**Exercise goal**
Within the listing below, locate all lines containing the word "plus". Copy each one.

======

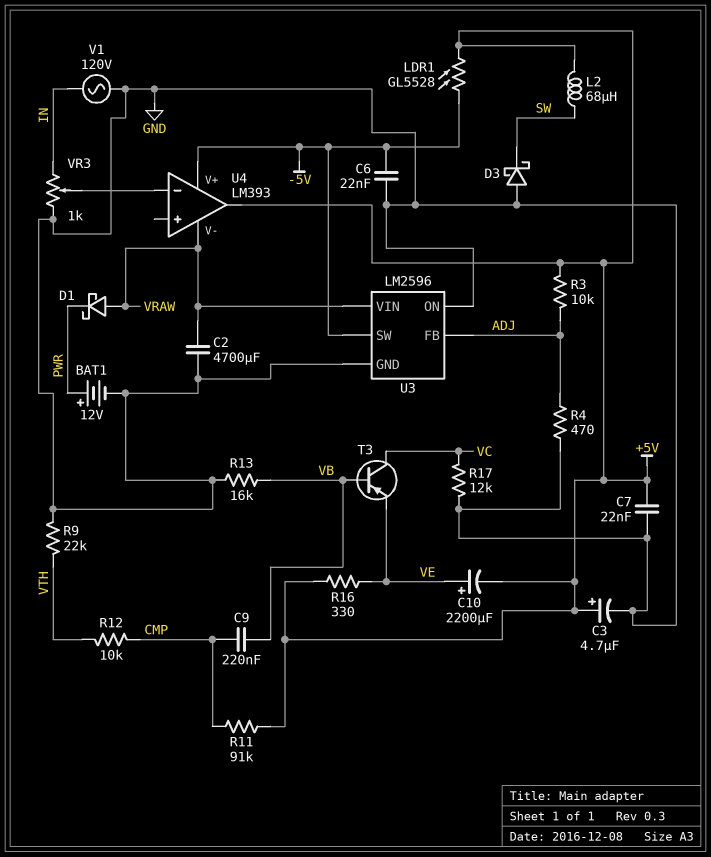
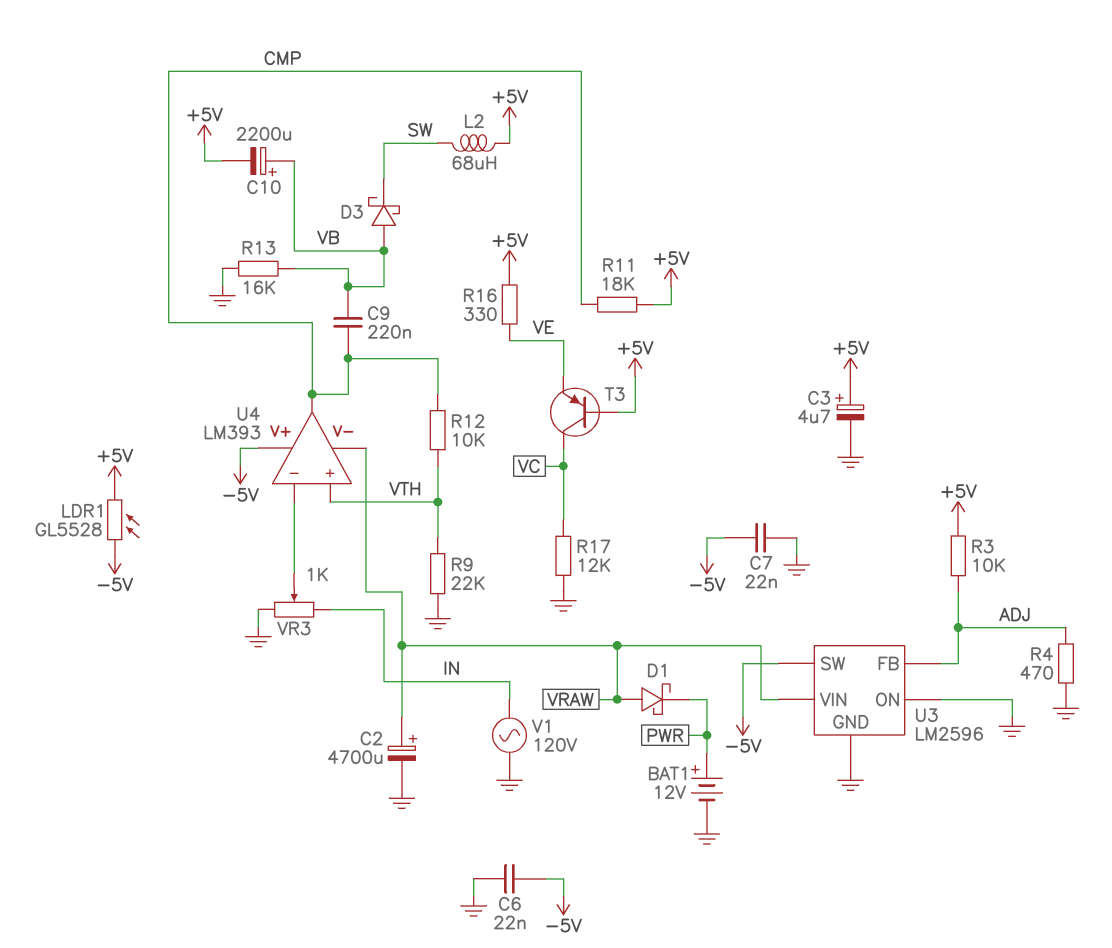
C2: 4700uF (GND, VRAW) -> 4700uF (plus VRAW, minus GND)
C7: 22nF (+5V, GND) -> 22nF (-5V, GND)
C10: 2200uF (plus VE, minus +5V) -> 2200uF (plus VB, minus +5V)
D3: schottky (A GND, K SW) -> schottky (A VB, K SW)
R11: 91k (+5V, CMP) -> 18k (+5V, CMP)
T3: PNP (B VB, C VC, E VE) -> PNP (B +5V, C VC, E VE)
U4 pin in+: none -> VTH
U4 pin out: +5V -> CMP

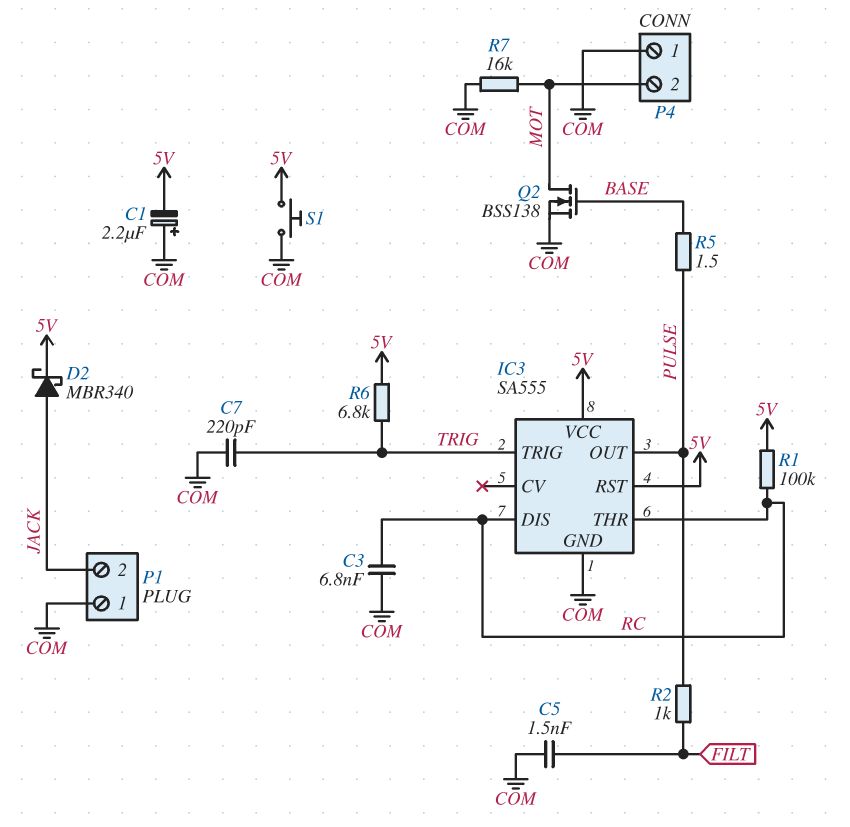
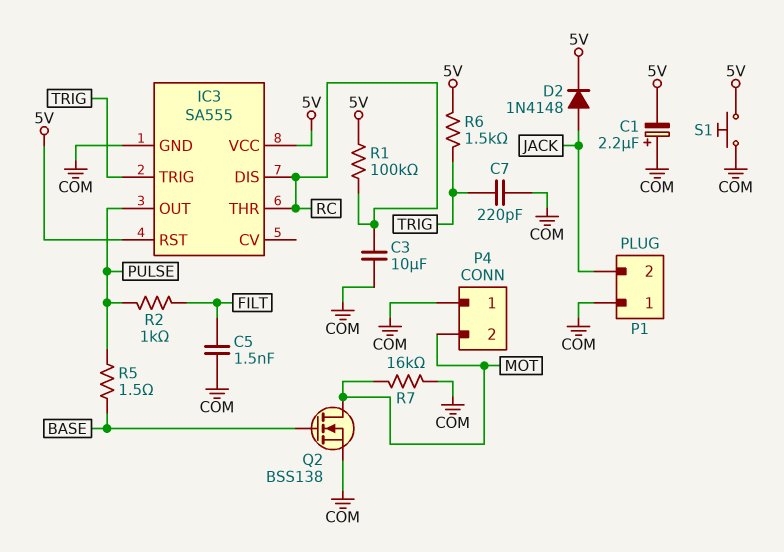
C3: 6.8nF (COM, RC) -> 10uF (COM, RC)
D2: schottky MBR340 (A JACK, K 5V) -> diode 1N4148 (A JACK, K 5V)
R6: 6.8k (5V, TRIG) -> 1.5k (5V, TRIG)

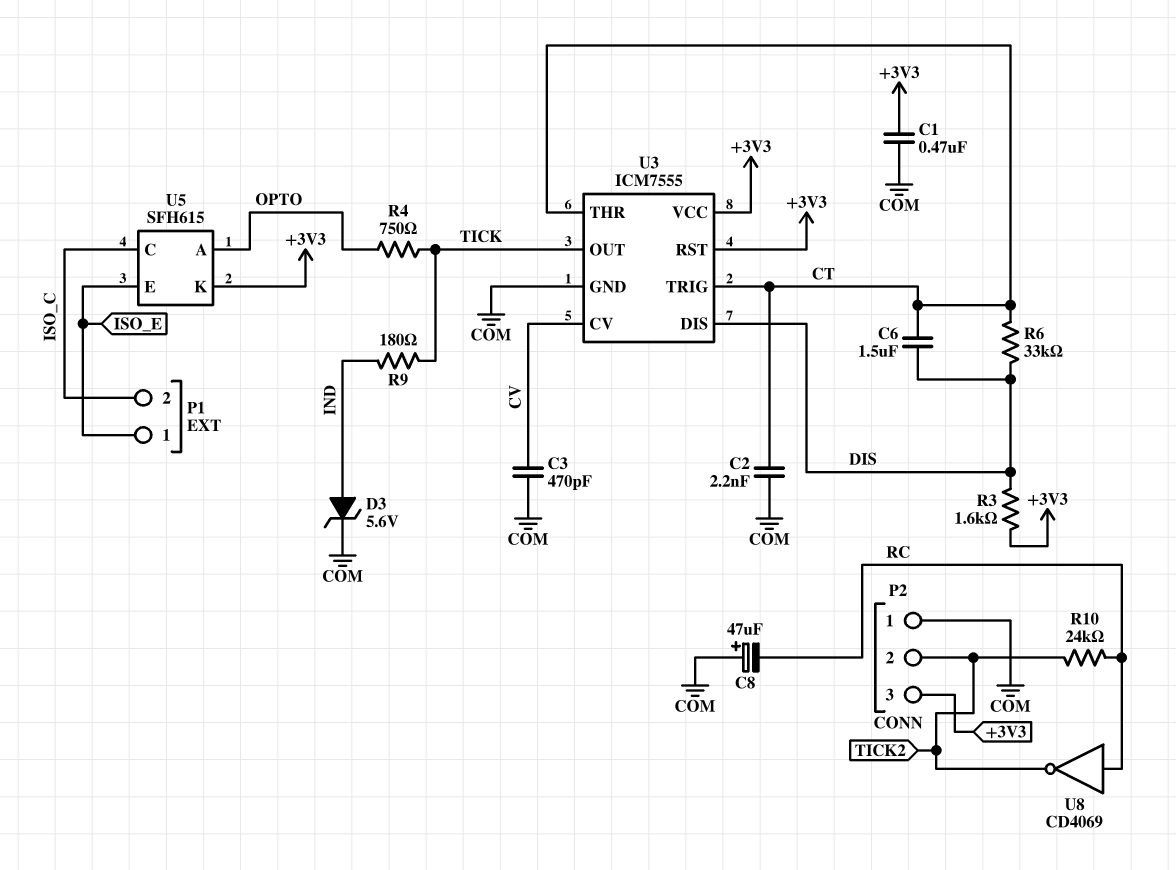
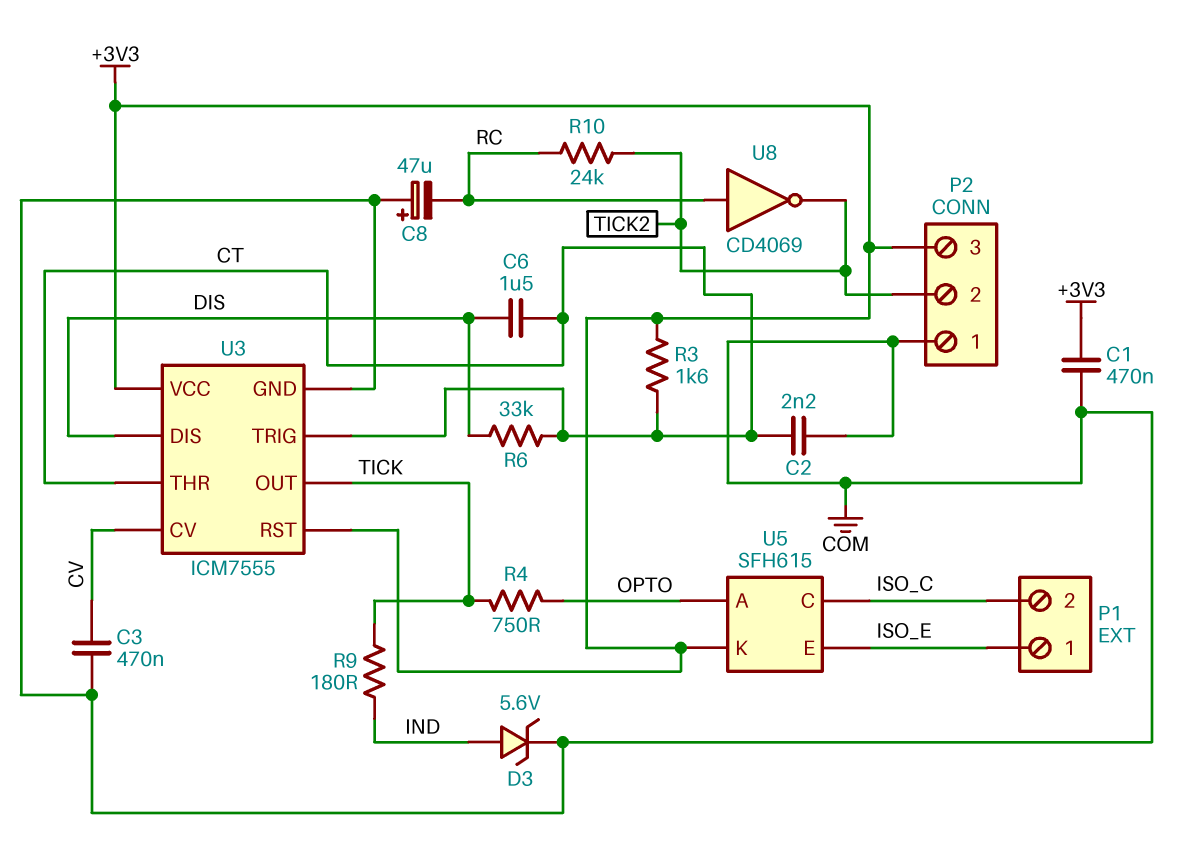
C3: 470pF (COM, CV) -> 470nF (COM, CV)
R3: 1.6k (+3V3, DIS) -> 1.6k (+3V3, CT)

======

**Answer section**
C2: 4700uF (GND, VRAW) -> 4700uF (plus VRAW, minus GND)
C10: 2200uF (plus VE, minus +5V) -> 2200uF (plus VB, minus +5V)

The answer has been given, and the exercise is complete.